• _WHAT IS EXPECTED_
Starting from the line containing "turquoise eraser: 4 -> 2", give again every line through the end of the entries, word for word. Pictures stay out of the copy.

• _Items listed in a dataset_
=== Section Start ===

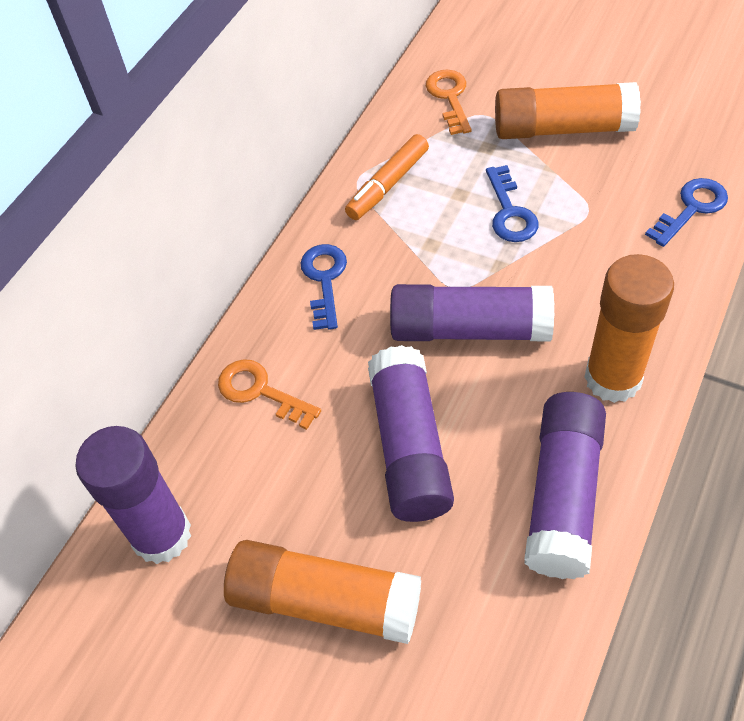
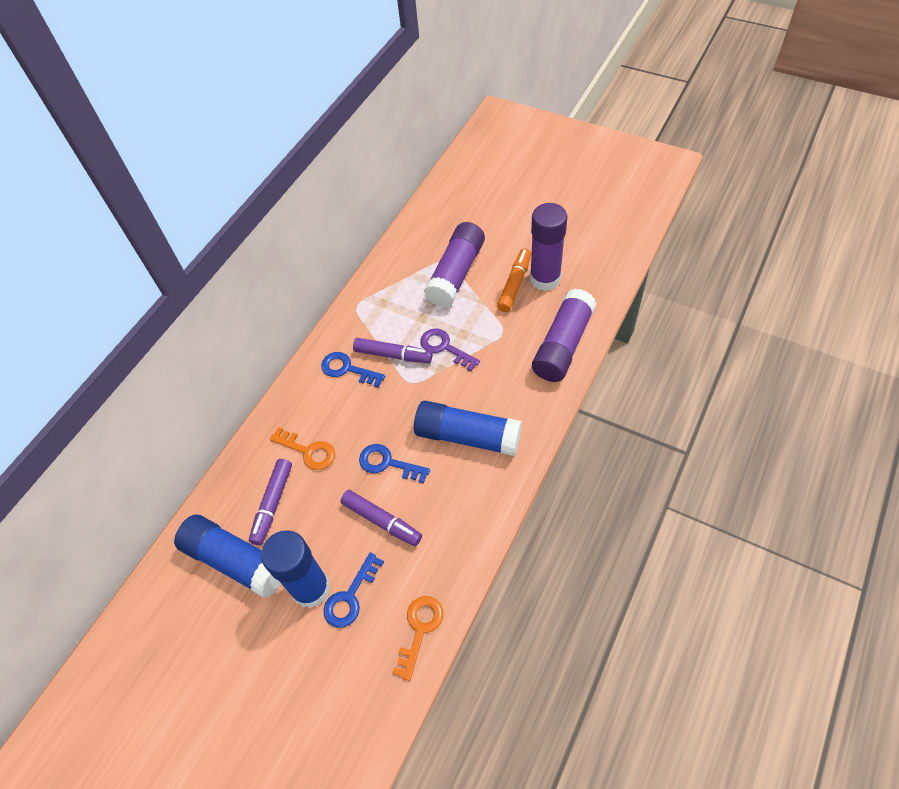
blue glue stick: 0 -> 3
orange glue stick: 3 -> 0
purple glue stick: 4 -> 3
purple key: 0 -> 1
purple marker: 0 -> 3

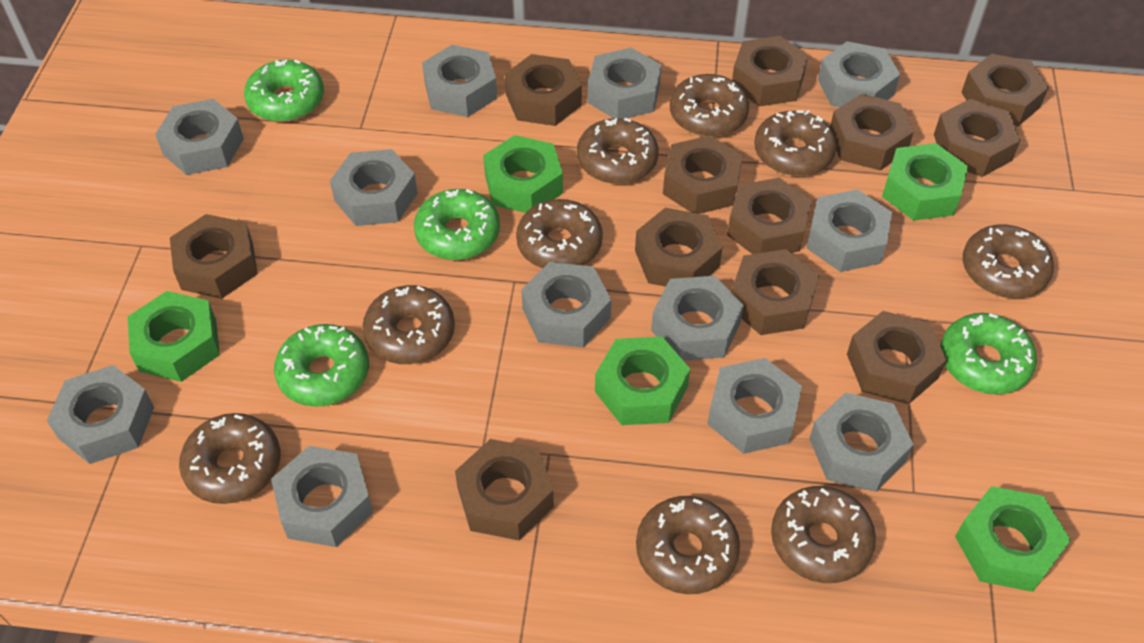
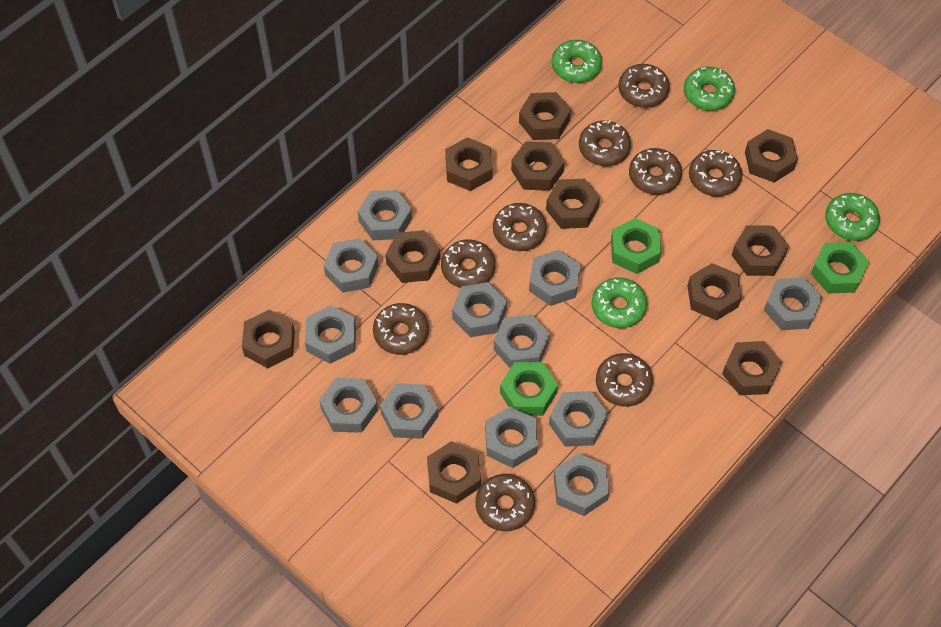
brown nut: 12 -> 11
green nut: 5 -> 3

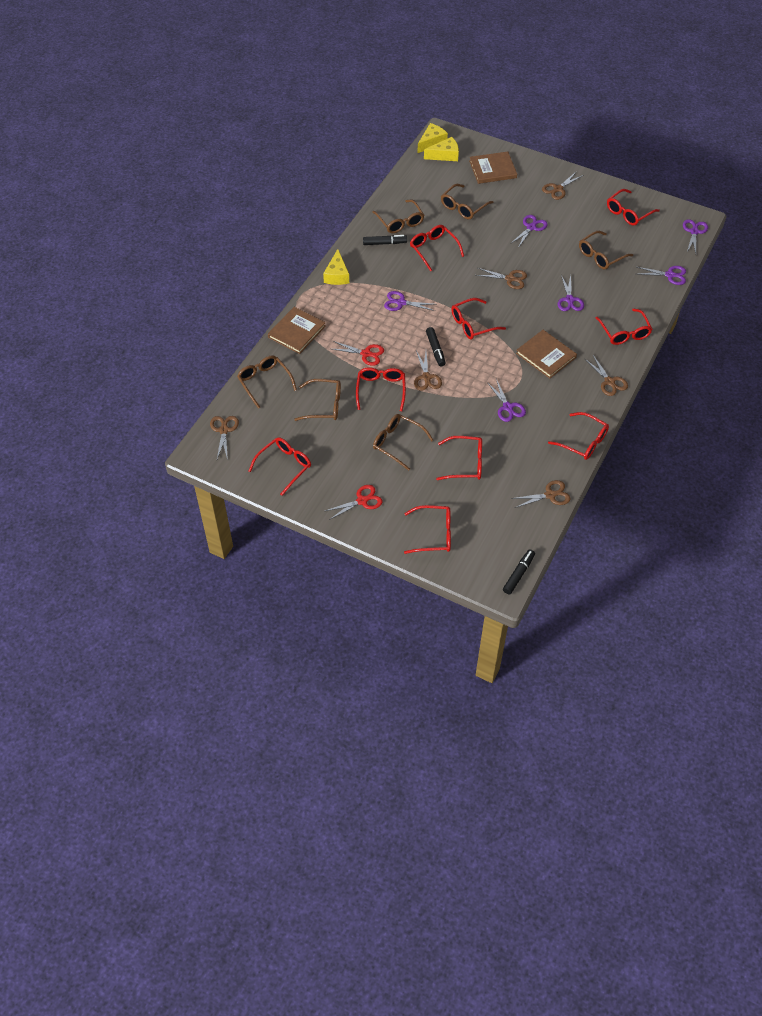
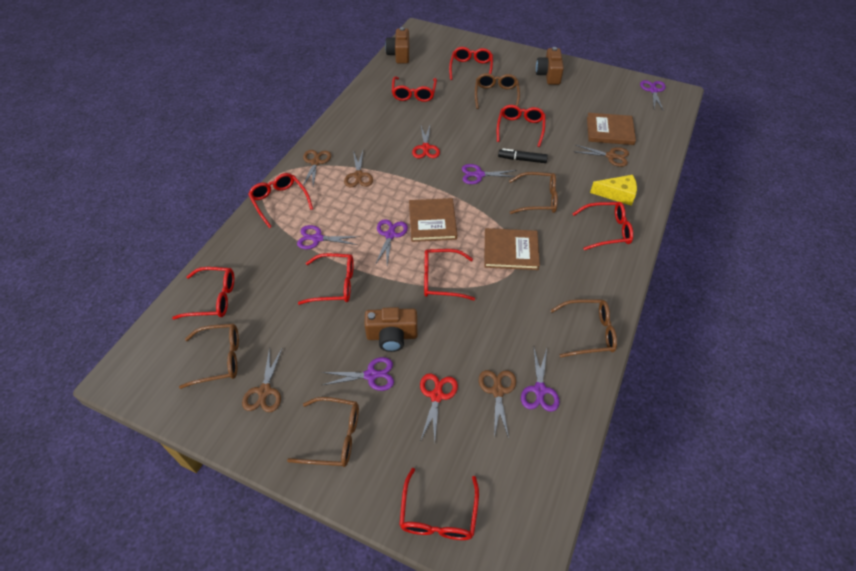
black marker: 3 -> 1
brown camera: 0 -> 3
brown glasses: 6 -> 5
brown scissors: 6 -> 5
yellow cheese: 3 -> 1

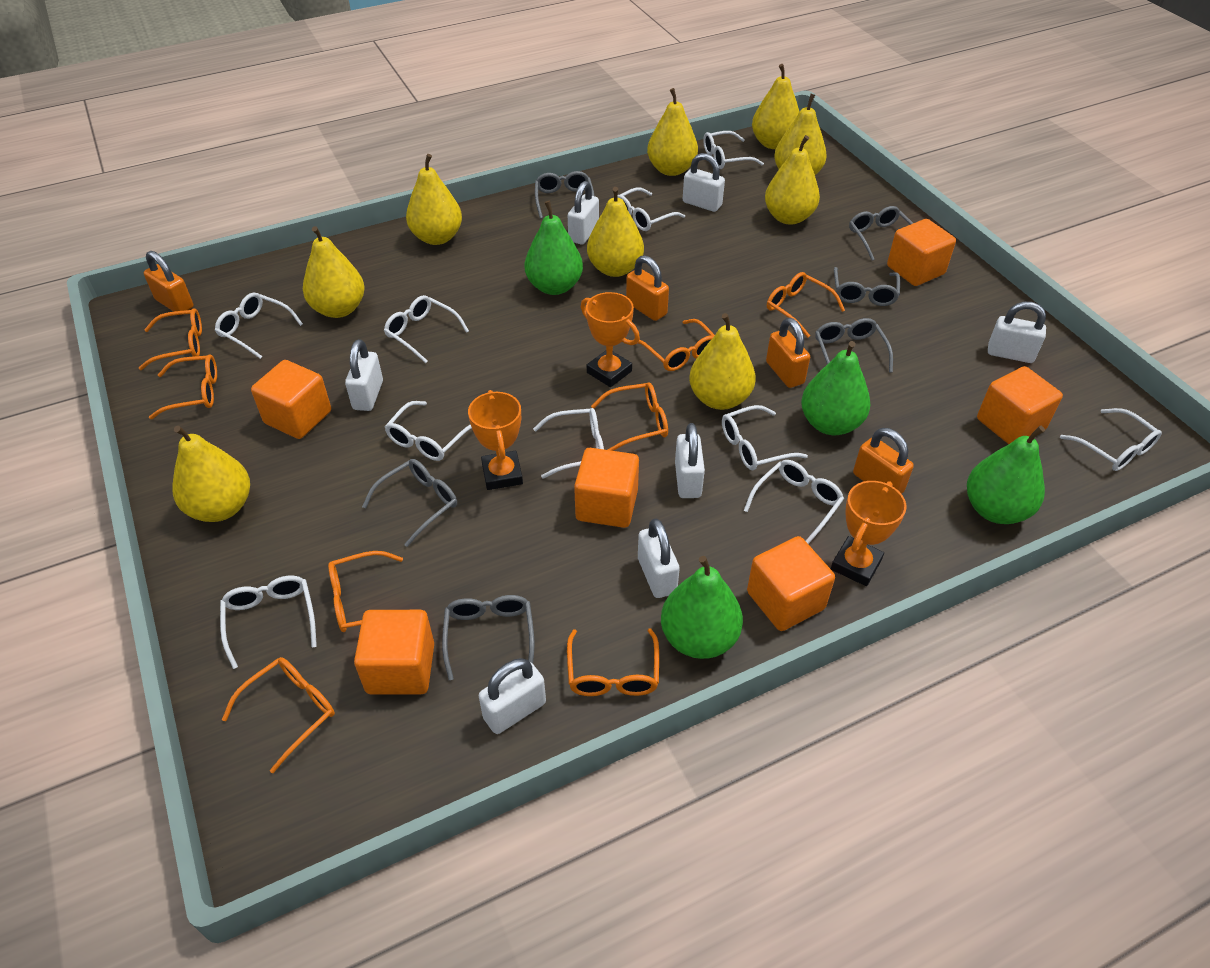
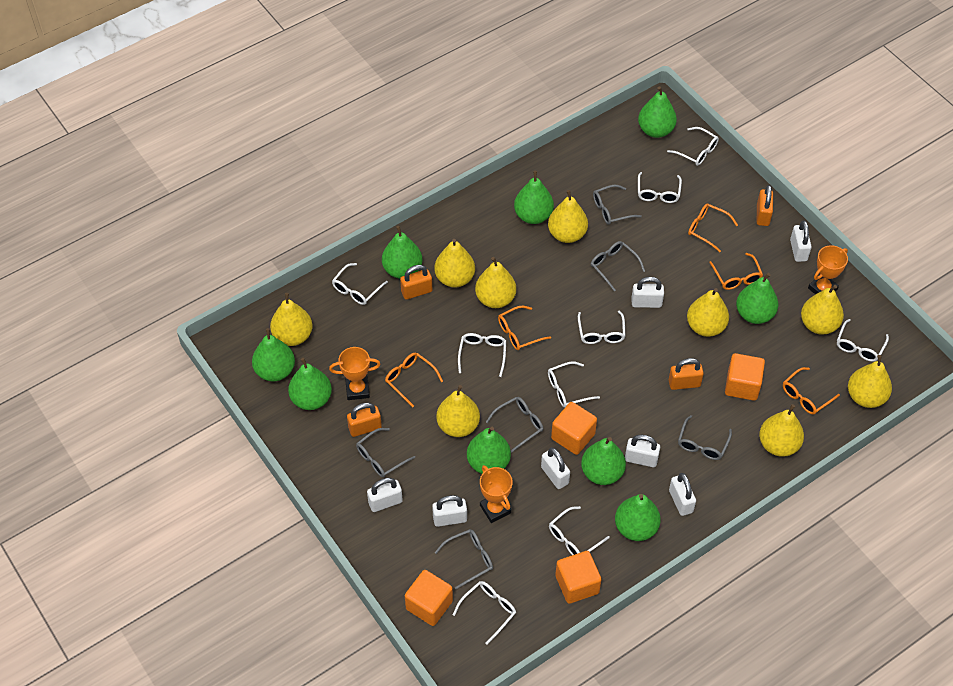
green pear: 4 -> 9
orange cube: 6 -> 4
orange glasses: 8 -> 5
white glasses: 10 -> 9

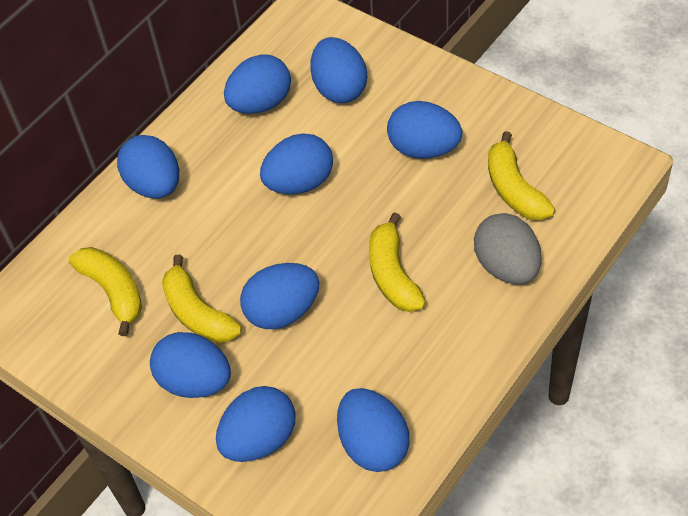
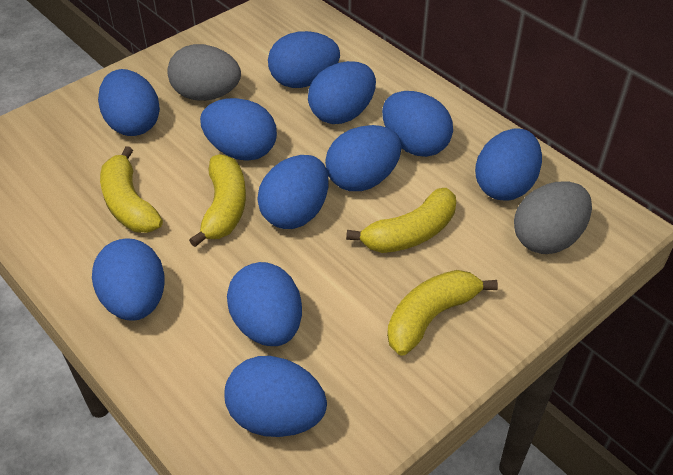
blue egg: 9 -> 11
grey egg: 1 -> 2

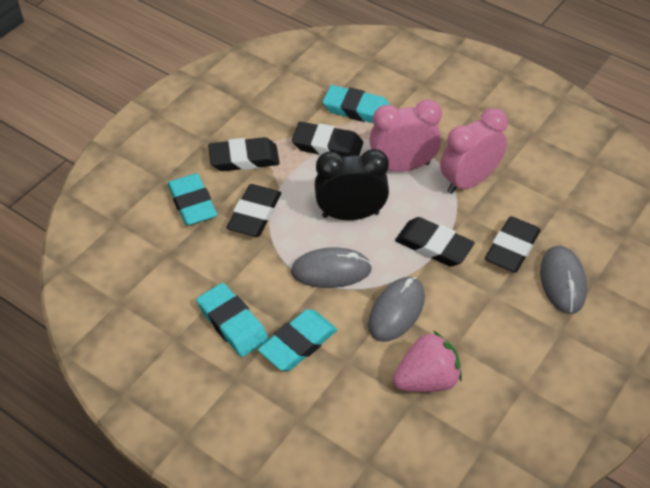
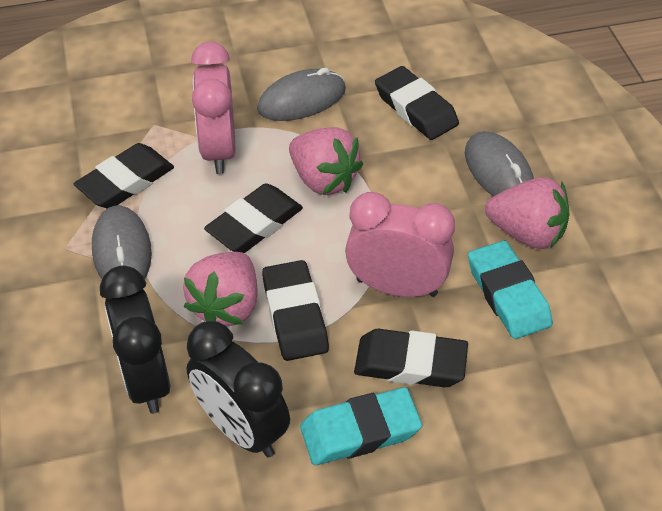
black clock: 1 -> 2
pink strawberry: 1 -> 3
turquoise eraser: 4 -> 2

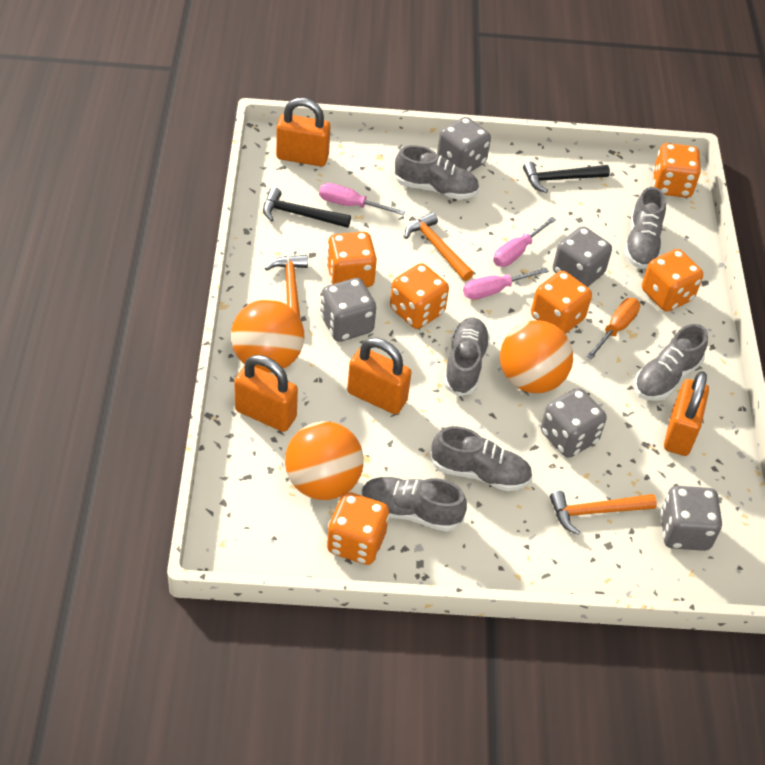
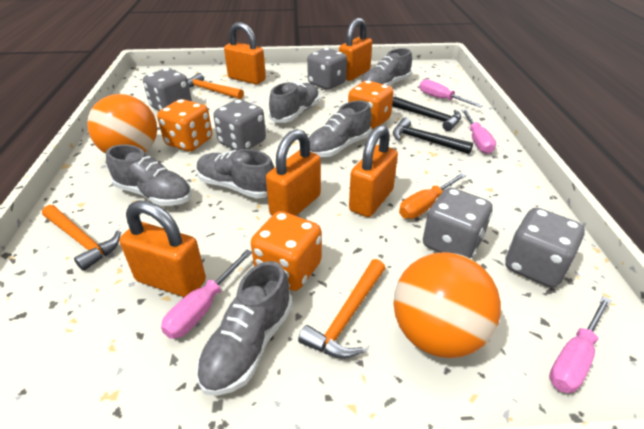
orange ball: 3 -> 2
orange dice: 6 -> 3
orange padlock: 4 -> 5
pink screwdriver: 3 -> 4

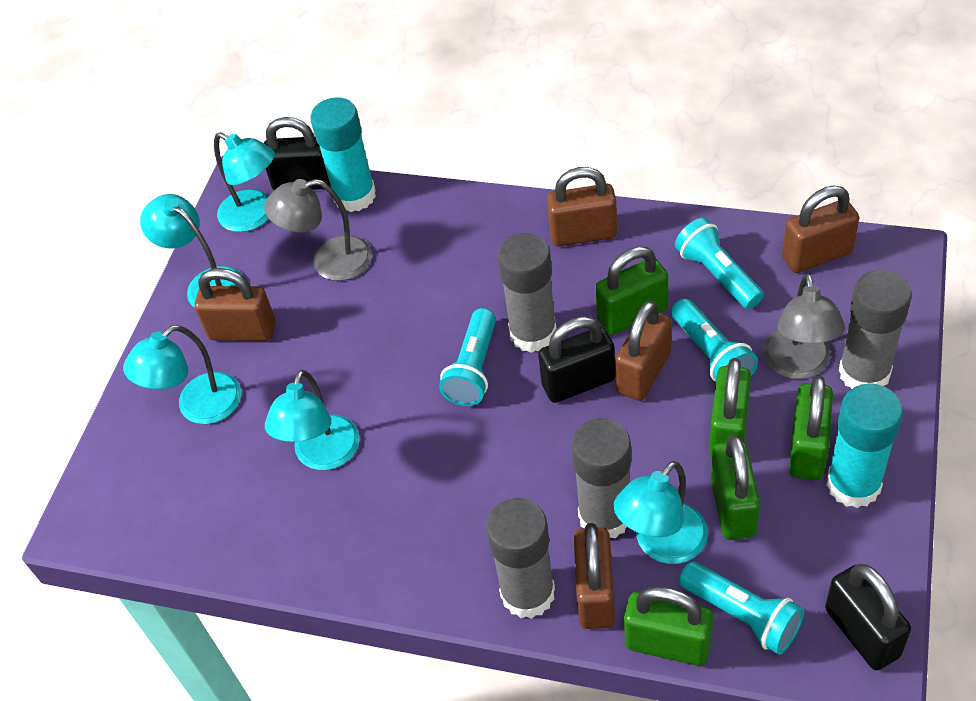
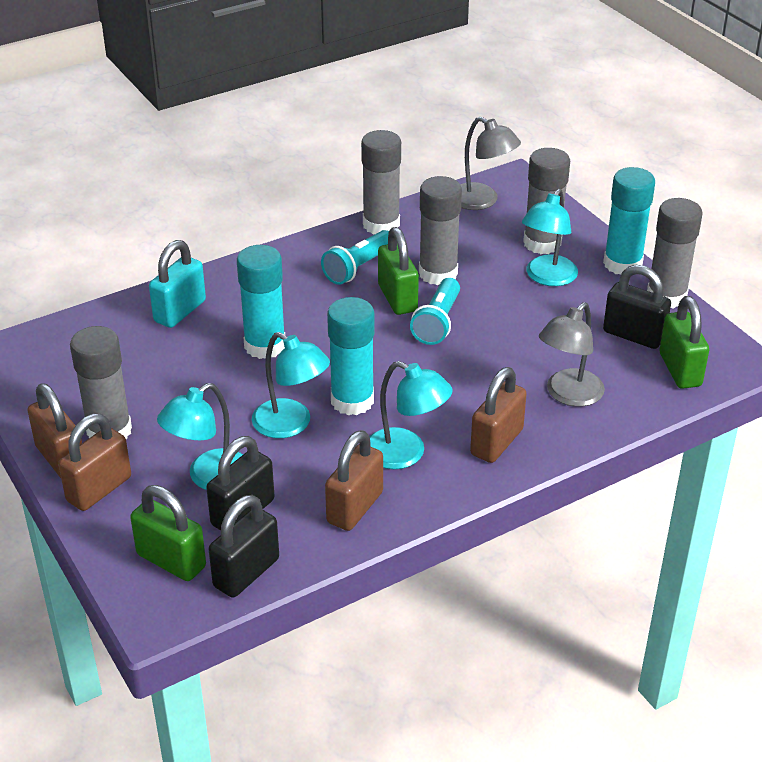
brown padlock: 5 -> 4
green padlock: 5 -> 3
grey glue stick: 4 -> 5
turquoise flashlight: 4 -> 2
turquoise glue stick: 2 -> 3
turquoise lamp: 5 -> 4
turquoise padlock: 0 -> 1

=== Section End ===

• _COMPLETED TASK_
turquoise eraser: 4 -> 2

orange ball: 3 -> 2
orange dice: 6 -> 3
orange padlock: 4 -> 5
pink screwdriver: 3 -> 4

brown padlock: 5 -> 4
green padlock: 5 -> 3
grey glue stick: 4 -> 5
turquoise flashlight: 4 -> 2
turquoise glue stick: 2 -> 3
turquoise lamp: 5 -> 4
turquoise padlock: 0 -> 1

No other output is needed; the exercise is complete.